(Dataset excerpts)

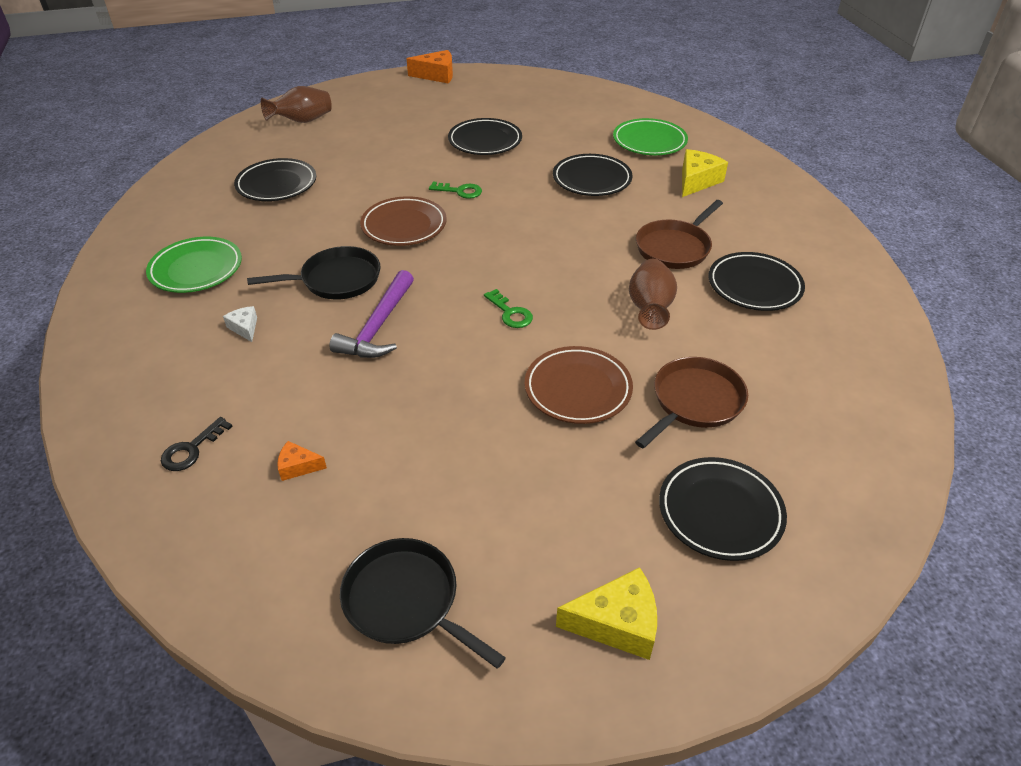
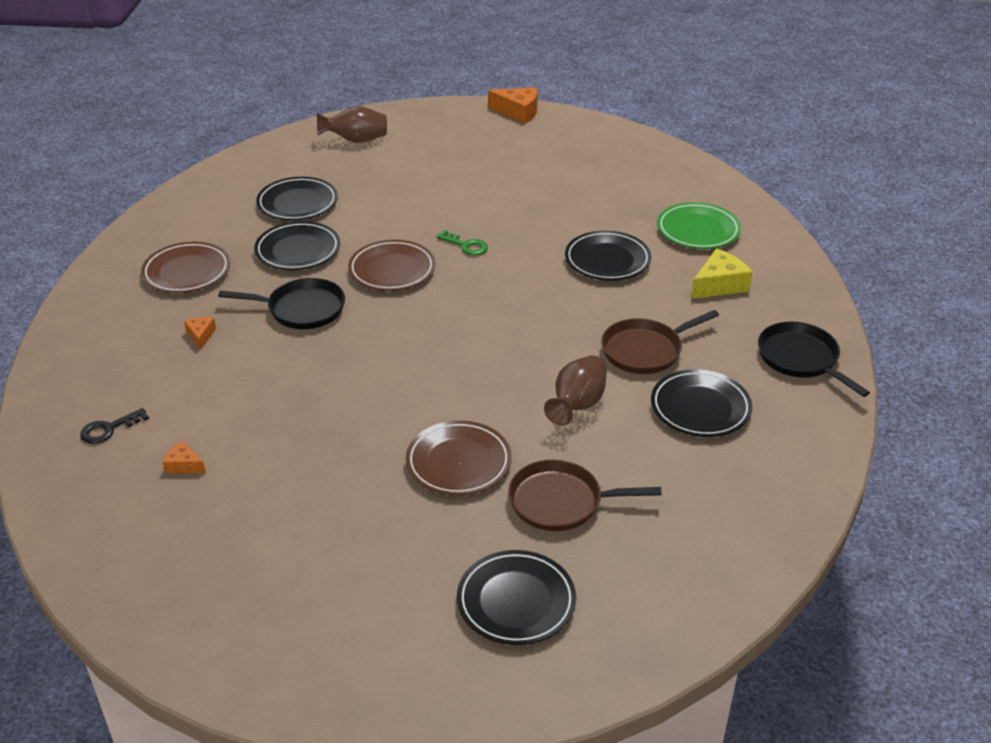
camera: 20 degrees right, 5 degrees down
(196, 269) = (187, 272): green plate -> brown plate
(244, 328) = (201, 336): white cheese -> orange cheese
(378, 326) = (314, 362): purple hammer -> none
(405, 601) = (211, 593): black pan -> black pan (800, 358)
(485, 141) = (523, 196): black plate -> black plate (298, 250)
(510, 313) = (441, 378): green key -> none
(617, 623) = (367, 660): yellow cheese -> none
(694, 401) = (560, 502): brown pan -> brown pan turned 150 degrees counterclockwise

__Requirement__:
Each entry is to be given again exactly as it stands, with its pictures removed.

__Answer__:
camera: 20 degrees right, 5 degrees down
(196, 269) = (187, 272): green plate -> brown plate
(244, 328) = (201, 336): white cheese -> orange cheese
(378, 326) = (314, 362): purple hammer -> none
(405, 601) = (211, 593): black pan -> black pan (800, 358)
(485, 141) = (523, 196): black plate -> black plate (298, 250)
(510, 313) = (441, 378): green key -> none
(617, 623) = (367, 660): yellow cheese -> none
(694, 401) = (560, 502): brown pan -> brown pan turned 150 degrees counterclockwise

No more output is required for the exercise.